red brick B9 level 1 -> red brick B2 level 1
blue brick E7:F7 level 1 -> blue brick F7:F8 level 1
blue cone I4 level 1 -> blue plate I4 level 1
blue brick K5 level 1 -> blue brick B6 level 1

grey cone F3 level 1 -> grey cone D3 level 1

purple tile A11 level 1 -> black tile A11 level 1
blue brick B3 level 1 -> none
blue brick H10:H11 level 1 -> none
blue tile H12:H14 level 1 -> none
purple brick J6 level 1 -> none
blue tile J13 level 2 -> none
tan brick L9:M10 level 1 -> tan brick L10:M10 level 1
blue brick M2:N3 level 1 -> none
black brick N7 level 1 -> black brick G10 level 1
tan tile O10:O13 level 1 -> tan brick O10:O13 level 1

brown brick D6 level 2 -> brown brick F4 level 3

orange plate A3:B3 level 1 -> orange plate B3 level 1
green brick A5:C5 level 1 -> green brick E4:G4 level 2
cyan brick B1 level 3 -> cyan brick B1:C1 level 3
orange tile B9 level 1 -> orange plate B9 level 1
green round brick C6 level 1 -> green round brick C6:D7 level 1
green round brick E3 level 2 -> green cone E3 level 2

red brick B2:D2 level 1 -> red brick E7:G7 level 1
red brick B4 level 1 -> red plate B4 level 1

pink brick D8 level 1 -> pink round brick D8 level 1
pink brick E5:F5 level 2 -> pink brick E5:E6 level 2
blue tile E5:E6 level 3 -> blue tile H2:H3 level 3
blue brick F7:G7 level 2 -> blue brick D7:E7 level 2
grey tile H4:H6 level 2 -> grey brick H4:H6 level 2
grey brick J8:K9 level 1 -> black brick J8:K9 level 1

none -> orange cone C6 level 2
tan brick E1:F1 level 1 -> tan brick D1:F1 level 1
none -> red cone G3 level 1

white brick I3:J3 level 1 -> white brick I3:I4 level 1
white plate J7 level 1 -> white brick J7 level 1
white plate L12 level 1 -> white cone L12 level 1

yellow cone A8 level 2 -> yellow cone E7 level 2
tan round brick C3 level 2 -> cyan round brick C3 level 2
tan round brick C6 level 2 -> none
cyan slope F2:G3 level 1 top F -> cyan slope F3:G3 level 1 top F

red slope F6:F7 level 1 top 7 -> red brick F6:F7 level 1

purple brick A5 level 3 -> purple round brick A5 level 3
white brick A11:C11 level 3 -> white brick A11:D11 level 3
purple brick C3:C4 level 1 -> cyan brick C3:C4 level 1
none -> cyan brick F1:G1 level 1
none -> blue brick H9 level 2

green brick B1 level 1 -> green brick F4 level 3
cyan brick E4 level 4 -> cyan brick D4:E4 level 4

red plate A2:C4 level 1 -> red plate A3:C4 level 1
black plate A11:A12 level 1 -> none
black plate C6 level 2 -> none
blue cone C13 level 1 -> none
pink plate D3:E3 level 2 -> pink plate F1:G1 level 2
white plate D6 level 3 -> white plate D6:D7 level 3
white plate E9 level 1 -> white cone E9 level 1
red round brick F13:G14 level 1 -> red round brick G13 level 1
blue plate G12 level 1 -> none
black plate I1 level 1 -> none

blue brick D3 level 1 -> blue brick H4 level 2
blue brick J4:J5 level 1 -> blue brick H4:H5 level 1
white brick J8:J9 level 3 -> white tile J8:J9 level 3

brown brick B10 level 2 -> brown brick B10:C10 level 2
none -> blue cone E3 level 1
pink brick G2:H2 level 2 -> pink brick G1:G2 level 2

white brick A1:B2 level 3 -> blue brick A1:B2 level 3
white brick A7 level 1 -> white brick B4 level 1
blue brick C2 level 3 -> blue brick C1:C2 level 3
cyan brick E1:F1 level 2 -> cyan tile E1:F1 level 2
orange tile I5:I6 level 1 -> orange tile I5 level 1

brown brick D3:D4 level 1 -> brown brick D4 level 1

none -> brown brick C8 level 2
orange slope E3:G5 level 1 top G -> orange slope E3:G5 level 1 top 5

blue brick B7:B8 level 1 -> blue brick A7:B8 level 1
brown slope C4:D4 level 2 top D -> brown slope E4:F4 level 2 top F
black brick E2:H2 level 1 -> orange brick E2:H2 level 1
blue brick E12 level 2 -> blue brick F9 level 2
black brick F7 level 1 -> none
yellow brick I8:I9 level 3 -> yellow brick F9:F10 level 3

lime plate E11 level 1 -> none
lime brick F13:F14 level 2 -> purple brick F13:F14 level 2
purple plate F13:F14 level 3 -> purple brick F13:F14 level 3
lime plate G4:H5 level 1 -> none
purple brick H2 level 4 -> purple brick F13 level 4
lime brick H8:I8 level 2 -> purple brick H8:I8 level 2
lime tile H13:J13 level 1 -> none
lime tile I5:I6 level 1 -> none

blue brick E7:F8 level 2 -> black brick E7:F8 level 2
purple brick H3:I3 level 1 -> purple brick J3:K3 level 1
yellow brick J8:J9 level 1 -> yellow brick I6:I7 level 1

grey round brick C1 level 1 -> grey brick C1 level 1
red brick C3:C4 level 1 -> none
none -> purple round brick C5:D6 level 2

**TASK DIRECTIONS**
Copy out the records once more, with nothing altered.

**OUTPUT OF THE EXERCISE**
red brick B9 level 1 -> red brick B2 level 1
blue brick E7:F7 level 1 -> blue brick F7:F8 level 1
blue cone I4 level 1 -> blue plate I4 level 1
blue brick K5 level 1 -> blue brick B6 level 1

grey cone F3 level 1 -> grey cone D3 level 1

purple tile A11 level 1 -> black tile A11 level 1
blue brick B3 level 1 -> none
blue brick H10:H11 level 1 -> none
blue tile H12:H14 level 1 -> none
purple brick J6 level 1 -> none
blue tile J13 level 2 -> none
tan brick L9:M10 level 1 -> tan brick L10:M10 level 1
blue brick M2:N3 level 1 -> none
black brick N7 level 1 -> black brick G10 level 1
tan tile O10:O13 level 1 -> tan brick O10:O13 level 1

brown brick D6 level 2 -> brown brick F4 level 3

orange plate A3:B3 level 1 -> orange plate B3 level 1
green brick A5:C5 level 1 -> green brick E4:G4 level 2
cyan brick B1 level 3 -> cyan brick B1:C1 level 3
orange tile B9 level 1 -> orange plate B9 level 1
green round brick C6 level 1 -> green round brick C6:D7 level 1
green round brick E3 level 2 -> green cone E3 level 2

red brick B2:D2 level 1 -> red brick E7:G7 level 1
red brick B4 level 1 -> red plate B4 level 1

pink brick D8 level 1 -> pink round brick D8 level 1
pink brick E5:F5 level 2 -> pink brick E5:E6 level 2
blue tile E5:E6 level 3 -> blue tile H2:H3 level 3
blue brick F7:G7 level 2 -> blue brick D7:E7 level 2
grey tile H4:H6 level 2 -> grey brick H4:H6 level 2
grey brick J8:K9 level 1 -> black brick J8:K9 level 1

none -> orange cone C6 level 2
tan brick E1:F1 level 1 -> tan brick D1:F1 level 1
none -> red cone G3 level 1

white brick I3:J3 level 1 -> white brick I3:I4 level 1
white plate J7 level 1 -> white brick J7 level 1
white plate L12 level 1 -> white cone L12 level 1

yellow cone A8 level 2 -> yellow cone E7 level 2
tan round brick C3 level 2 -> cyan round brick C3 level 2
tan round brick C6 level 2 -> none
cyan slope F2:G3 level 1 top F -> cyan slope F3:G3 level 1 top F

red slope F6:F7 level 1 top 7 -> red brick F6:F7 level 1

purple brick A5 level 3 -> purple round brick A5 level 3
white brick A11:C11 level 3 -> white brick A11:D11 level 3
purple brick C3:C4 level 1 -> cyan brick C3:C4 level 1
none -> cyan brick F1:G1 level 1
none -> blue brick H9 level 2

green brick B1 level 1 -> green brick F4 level 3
cyan brick E4 level 4 -> cyan brick D4:E4 level 4

red plate A2:C4 level 1 -> red plate A3:C4 level 1
black plate A11:A12 level 1 -> none
black plate C6 level 2 -> none
blue cone C13 level 1 -> none
pink plate D3:E3 level 2 -> pink plate F1:G1 level 2
white plate D6 level 3 -> white plate D6:D7 level 3
white plate E9 level 1 -> white cone E9 level 1
red round brick F13:G14 level 1 -> red round brick G13 level 1
blue plate G12 level 1 -> none
black plate I1 level 1 -> none

blue brick D3 level 1 -> blue brick H4 level 2
blue brick J4:J5 level 1 -> blue brick H4:H5 level 1
white brick J8:J9 level 3 -> white tile J8:J9 level 3

brown brick B10 level 2 -> brown brick B10:C10 level 2
none -> blue cone E3 level 1
pink brick G2:H2 level 2 -> pink brick G1:G2 level 2

white brick A1:B2 level 3 -> blue brick A1:B2 level 3
white brick A7 level 1 -> white brick B4 level 1
blue brick C2 level 3 -> blue brick C1:C2 level 3
cyan brick E1:F1 level 2 -> cyan tile E1:F1 level 2
orange tile I5:I6 level 1 -> orange tile I5 level 1

brown brick D3:D4 level 1 -> brown brick D4 level 1

none -> brown brick C8 level 2
orange slope E3:G5 level 1 top G -> orange slope E3:G5 level 1 top 5

blue brick B7:B8 level 1 -> blue brick A7:B8 level 1
brown slope C4:D4 level 2 top D -> brown slope E4:F4 level 2 top F
black brick E2:H2 level 1 -> orange brick E2:H2 level 1
blue brick E12 level 2 -> blue brick F9 level 2
black brick F7 level 1 -> none
yellow brick I8:I9 level 3 -> yellow brick F9:F10 level 3

lime plate E11 level 1 -> none
lime brick F13:F14 level 2 -> purple brick F13:F14 level 2
purple plate F13:F14 level 3 -> purple brick F13:F14 level 3
lime plate G4:H5 level 1 -> none
purple brick H2 level 4 -> purple brick F13 level 4
lime brick H8:I8 level 2 -> purple brick H8:I8 level 2
lime tile H13:J13 level 1 -> none
lime tile I5:I6 level 1 -> none

blue brick E7:F8 level 2 -> black brick E7:F8 level 2
purple brick H3:I3 level 1 -> purple brick J3:K3 level 1
yellow brick J8:J9 level 1 -> yellow brick I6:I7 level 1

grey round brick C1 level 1 -> grey brick C1 level 1
red brick C3:C4 level 1 -> none
none -> purple round brick C5:D6 level 2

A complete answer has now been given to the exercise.